══ Exercise material
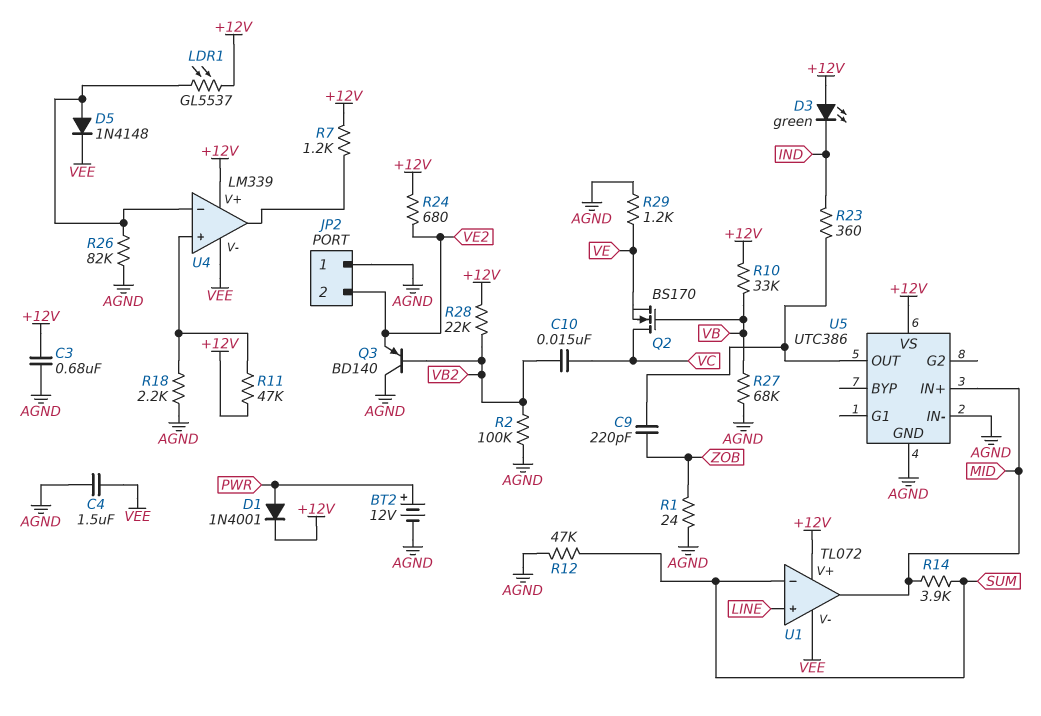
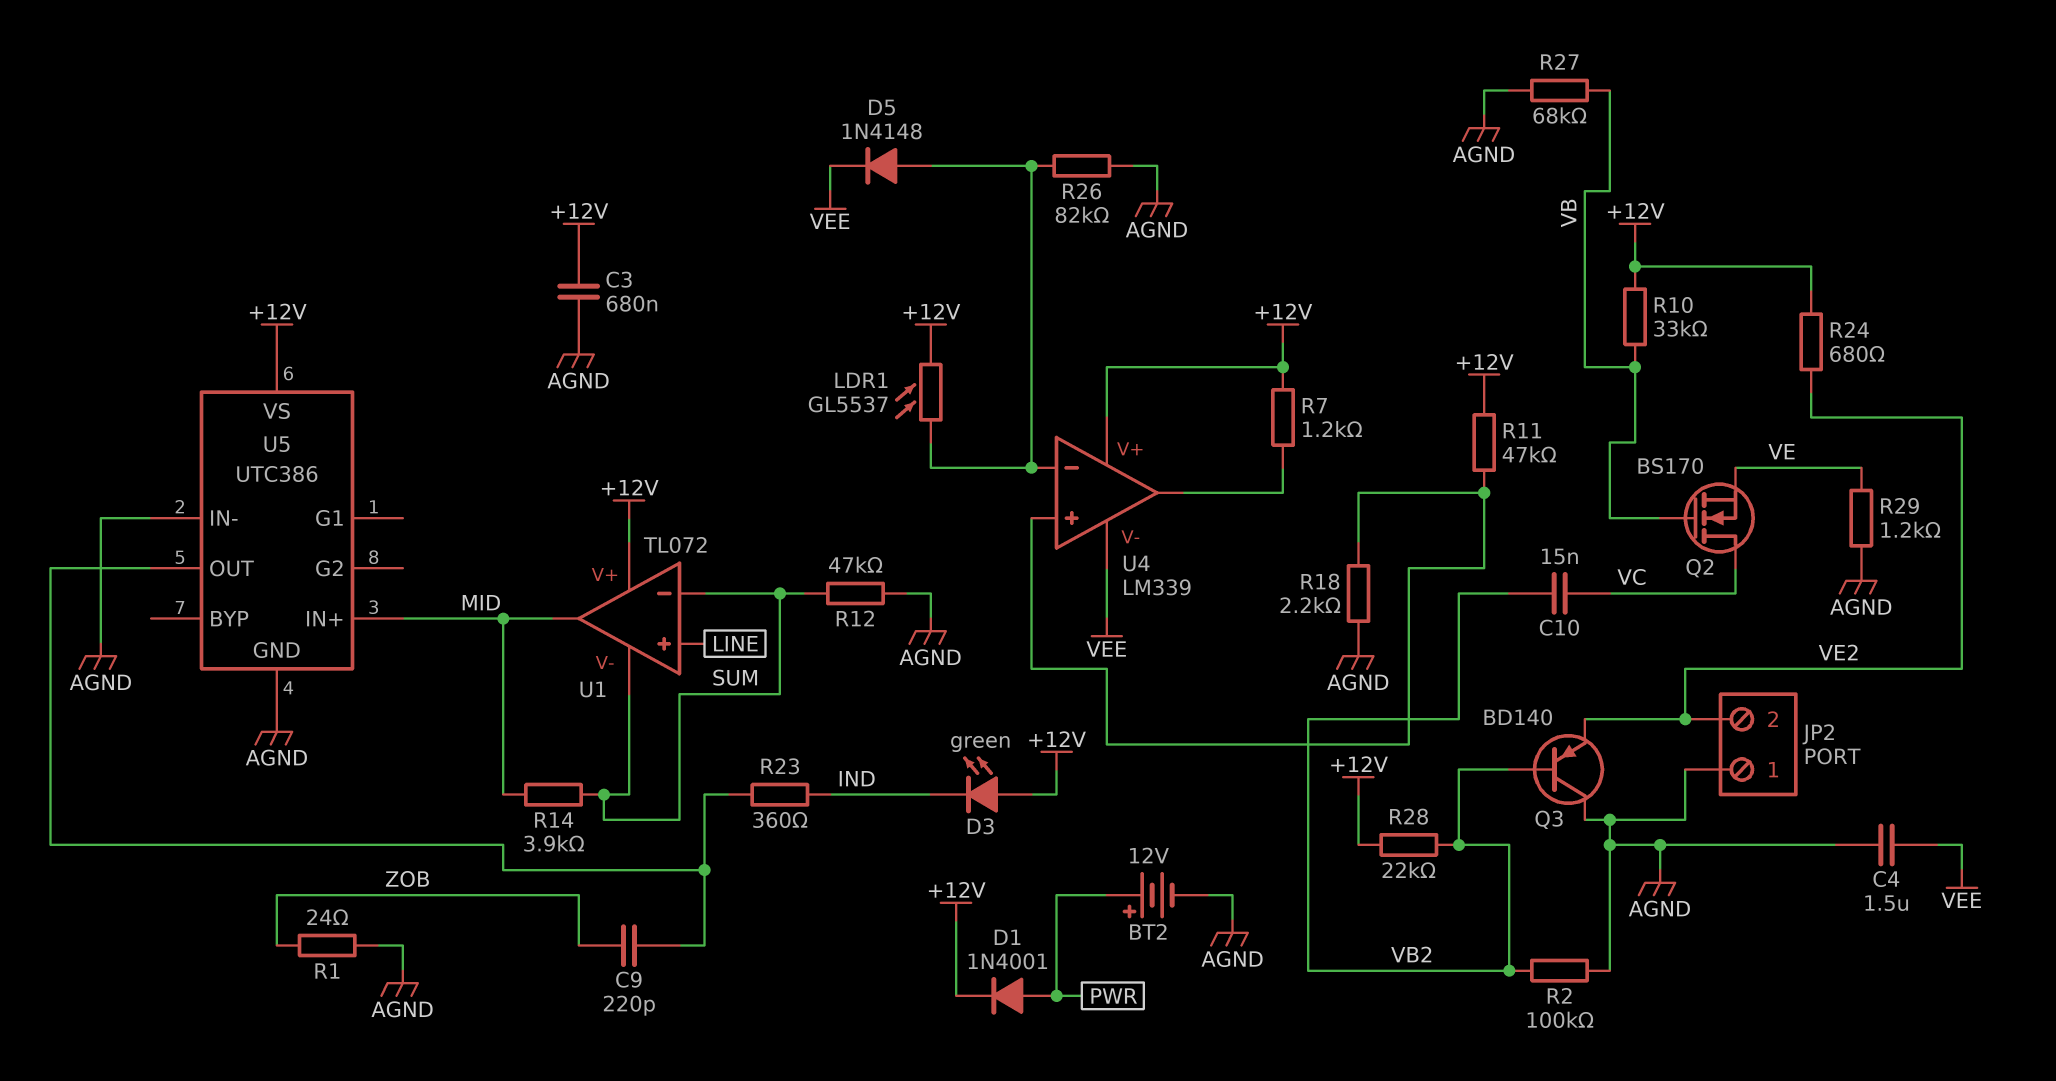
U1 pin V-: VEE -> SUM

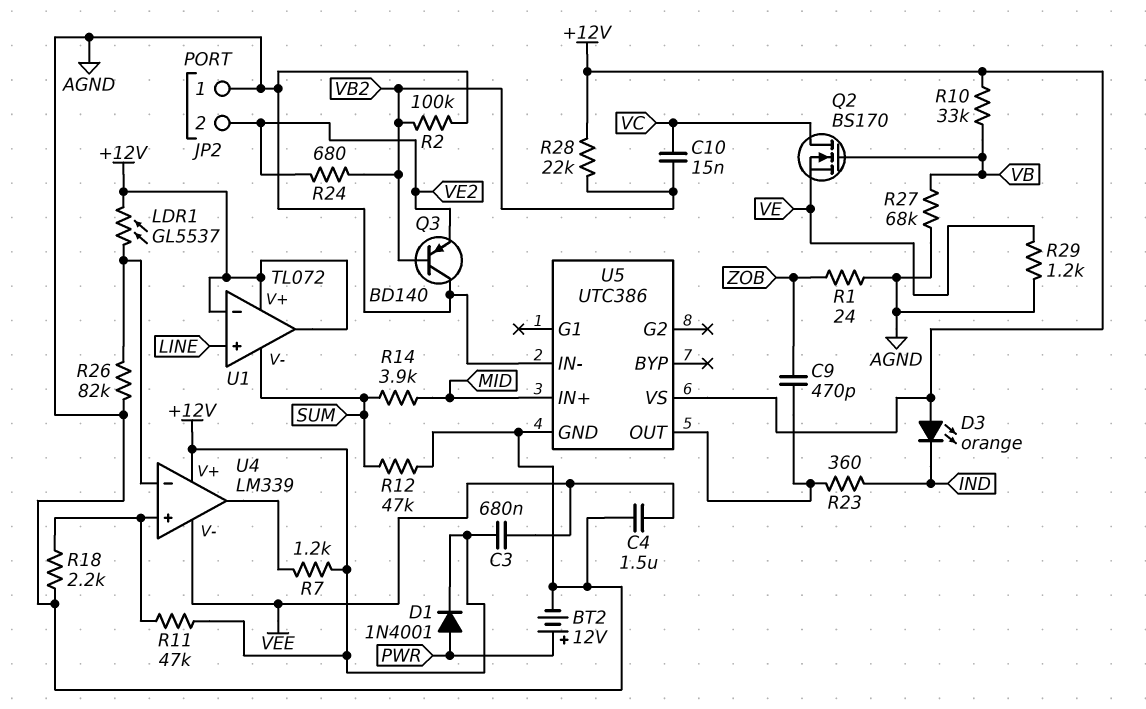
C3: 680nF (+12V, AGND) -> 680nF (+12V, VEE)
C9: 220pF (U5/OUT, ZOB) -> 470pF (U5/OUT, ZOB)
D3: LED green (A +12V, K IND) -> LED orange (A +12V, K IND)
D5: diode 1N4148 (A U4/in-, K VEE) -> none
R24: 680 (+12V, VE2) -> 680 (VB2, VE2)
U1 pin in-: SUM -> +12V
U1 pin out: MID -> +12V

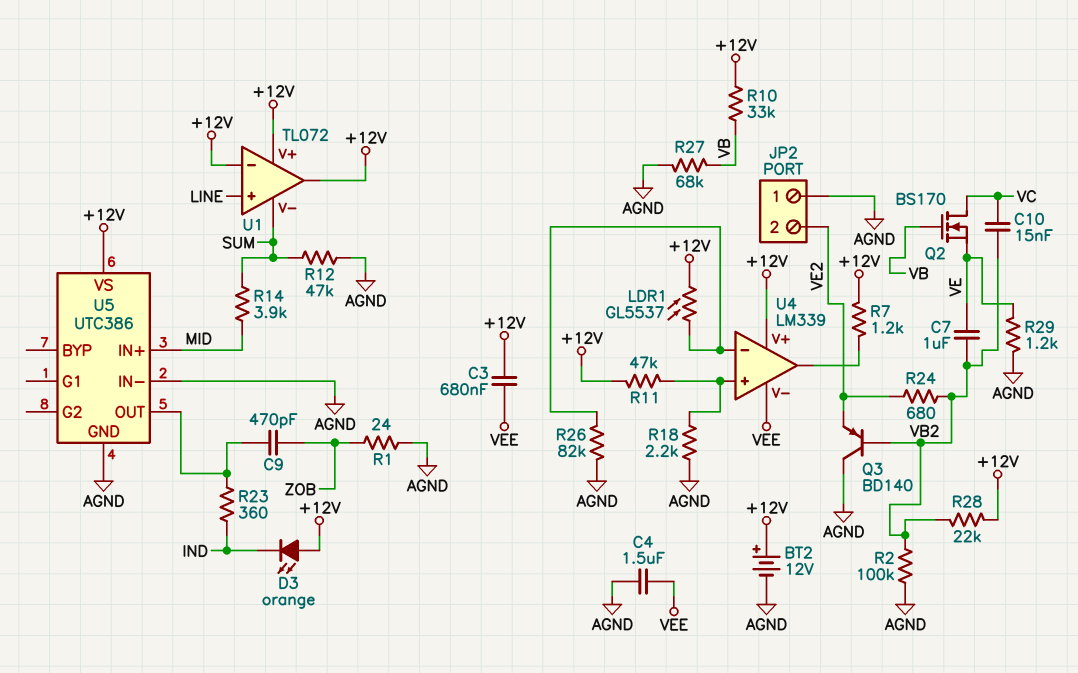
BT2: 12V (plus PWR, minus AGND) -> 12V (plus +12V, minus AGND)
C7: none -> 1uF (VB2, VE)
D1: diode 1N4001 (A PWR, K +12V) -> none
════
_Task description:_ Type the listing out again word for word, passing over each picture.

_Solution for this task:_
U1 pin V-: VEE -> SUM

C3: 680nF (+12V, AGND) -> 680nF (+12V, VEE)
C9: 220pF (U5/OUT, ZOB) -> 470pF (U5/OUT, ZOB)
D3: LED green (A +12V, K IND) -> LED orange (A +12V, K IND)
D5: diode 1N4148 (A U4/in-, K VEE) -> none
R24: 680 (+12V, VE2) -> 680 (VB2, VE2)
U1 pin in-: SUM -> +12V
U1 pin out: MID -> +12V

BT2: 12V (plus PWR, minus AGND) -> 12V (plus +12V, minus AGND)
C7: none -> 1uF (VB2, VE)
D1: diode 1N4001 (A PWR, K +12V) -> none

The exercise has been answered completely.